### Data excerpts
— Start —

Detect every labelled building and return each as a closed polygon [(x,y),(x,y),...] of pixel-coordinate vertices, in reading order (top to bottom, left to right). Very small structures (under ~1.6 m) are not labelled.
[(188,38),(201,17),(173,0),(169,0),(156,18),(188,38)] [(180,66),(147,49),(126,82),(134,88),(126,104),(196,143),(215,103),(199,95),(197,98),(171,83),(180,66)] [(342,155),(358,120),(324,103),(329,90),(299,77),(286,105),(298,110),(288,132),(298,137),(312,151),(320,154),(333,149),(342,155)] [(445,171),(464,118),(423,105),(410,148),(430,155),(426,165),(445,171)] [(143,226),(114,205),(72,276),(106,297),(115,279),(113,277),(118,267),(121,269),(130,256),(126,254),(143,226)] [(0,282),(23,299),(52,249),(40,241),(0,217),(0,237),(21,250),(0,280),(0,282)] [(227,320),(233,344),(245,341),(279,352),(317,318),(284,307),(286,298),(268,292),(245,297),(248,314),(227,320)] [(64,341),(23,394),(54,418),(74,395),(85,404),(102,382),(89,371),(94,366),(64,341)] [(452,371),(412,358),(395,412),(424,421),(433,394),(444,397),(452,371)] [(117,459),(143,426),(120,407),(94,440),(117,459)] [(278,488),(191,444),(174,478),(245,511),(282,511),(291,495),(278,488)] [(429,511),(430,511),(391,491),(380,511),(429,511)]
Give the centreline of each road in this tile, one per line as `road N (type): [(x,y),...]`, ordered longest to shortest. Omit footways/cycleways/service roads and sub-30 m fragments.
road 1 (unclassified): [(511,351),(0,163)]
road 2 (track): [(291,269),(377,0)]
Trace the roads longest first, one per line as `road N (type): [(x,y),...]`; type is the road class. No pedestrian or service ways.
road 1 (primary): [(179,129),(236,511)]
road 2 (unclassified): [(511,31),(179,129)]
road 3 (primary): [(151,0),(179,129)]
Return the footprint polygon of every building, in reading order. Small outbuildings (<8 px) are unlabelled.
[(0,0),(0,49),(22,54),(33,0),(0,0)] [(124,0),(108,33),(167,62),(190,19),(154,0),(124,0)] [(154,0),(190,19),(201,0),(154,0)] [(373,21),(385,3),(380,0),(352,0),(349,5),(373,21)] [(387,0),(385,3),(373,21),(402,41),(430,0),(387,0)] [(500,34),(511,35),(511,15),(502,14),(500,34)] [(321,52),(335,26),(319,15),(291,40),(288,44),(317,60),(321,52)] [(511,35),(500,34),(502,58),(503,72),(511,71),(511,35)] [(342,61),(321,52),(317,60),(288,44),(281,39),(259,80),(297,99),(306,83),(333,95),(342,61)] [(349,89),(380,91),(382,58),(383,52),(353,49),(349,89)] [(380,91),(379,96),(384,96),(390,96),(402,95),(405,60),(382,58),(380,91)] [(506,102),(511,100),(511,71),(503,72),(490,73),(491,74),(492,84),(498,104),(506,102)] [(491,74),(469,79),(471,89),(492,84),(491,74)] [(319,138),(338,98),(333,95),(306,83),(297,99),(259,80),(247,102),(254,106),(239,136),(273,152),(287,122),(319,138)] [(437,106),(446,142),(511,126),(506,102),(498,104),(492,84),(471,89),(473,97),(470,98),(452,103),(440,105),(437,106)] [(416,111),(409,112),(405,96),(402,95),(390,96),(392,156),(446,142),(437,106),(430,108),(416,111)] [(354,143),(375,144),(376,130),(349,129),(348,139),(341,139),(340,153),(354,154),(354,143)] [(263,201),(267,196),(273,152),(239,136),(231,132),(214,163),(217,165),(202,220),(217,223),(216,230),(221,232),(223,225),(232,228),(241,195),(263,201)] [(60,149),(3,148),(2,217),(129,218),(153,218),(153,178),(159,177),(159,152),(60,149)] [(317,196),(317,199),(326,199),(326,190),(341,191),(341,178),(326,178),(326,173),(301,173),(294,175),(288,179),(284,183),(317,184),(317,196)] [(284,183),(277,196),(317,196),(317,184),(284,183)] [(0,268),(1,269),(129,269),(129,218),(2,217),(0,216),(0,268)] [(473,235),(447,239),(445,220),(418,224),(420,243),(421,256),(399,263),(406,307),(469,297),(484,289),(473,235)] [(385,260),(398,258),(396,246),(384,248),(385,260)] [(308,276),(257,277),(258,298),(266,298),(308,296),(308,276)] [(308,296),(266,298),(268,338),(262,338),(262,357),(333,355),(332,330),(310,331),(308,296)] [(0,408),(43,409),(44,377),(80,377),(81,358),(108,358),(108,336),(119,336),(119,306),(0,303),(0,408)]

— End —

### Stated problem
Return every line of the records above that contains the word "roads".

### Task answer
Give the centreline of each road in this tile, one per line as `road N (type): [(x,y),...]`, ordered longest to shortest. Omit footways/cycleways/service roads and sub-30 m fragments.
Trace the roads longest first, one per line as `road N (type): [(x,y),...]`; type is the road class. No pedestrian or service ways.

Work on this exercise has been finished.